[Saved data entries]
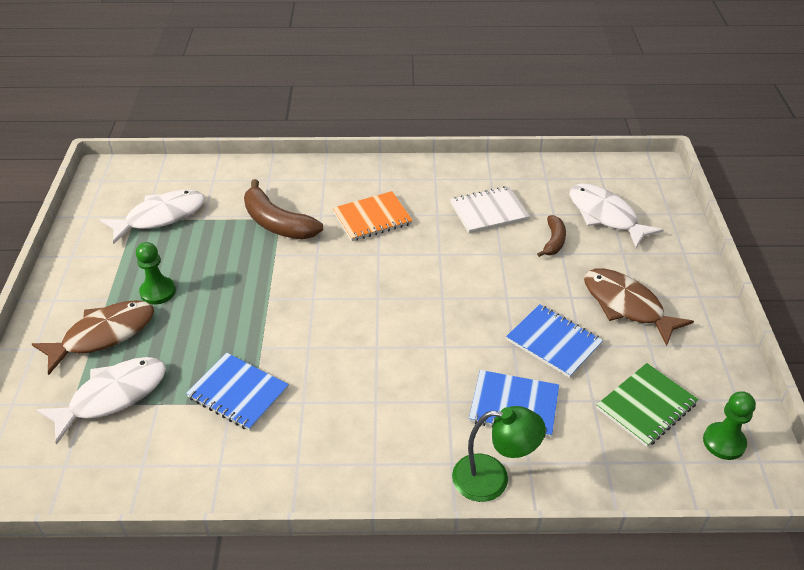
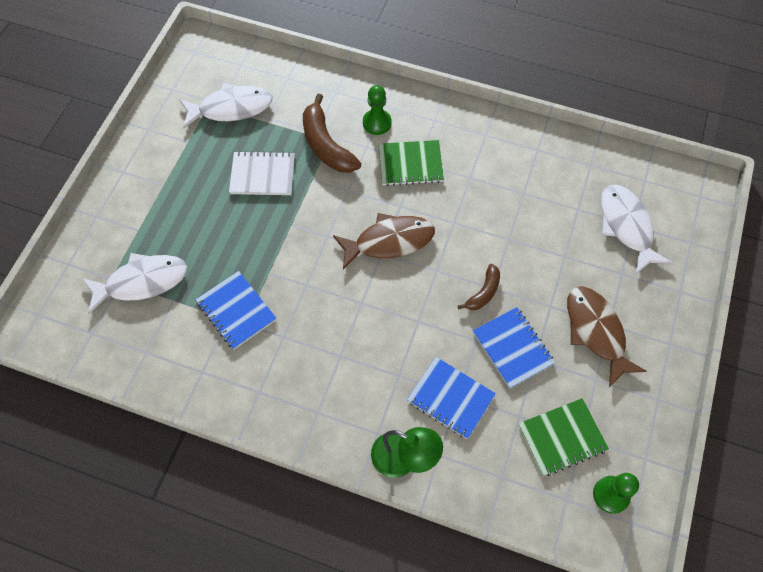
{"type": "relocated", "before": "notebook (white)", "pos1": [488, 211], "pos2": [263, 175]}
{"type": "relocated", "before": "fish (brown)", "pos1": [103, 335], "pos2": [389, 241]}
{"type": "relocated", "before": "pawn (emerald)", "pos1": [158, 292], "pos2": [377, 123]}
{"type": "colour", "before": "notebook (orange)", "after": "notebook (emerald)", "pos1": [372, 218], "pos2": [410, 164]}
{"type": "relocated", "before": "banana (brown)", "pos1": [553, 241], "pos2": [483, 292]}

> **Instructions for the task**
Each line above that includes "emerald" counts once; state the total and nothing more.

> **Answer to this exercise**
2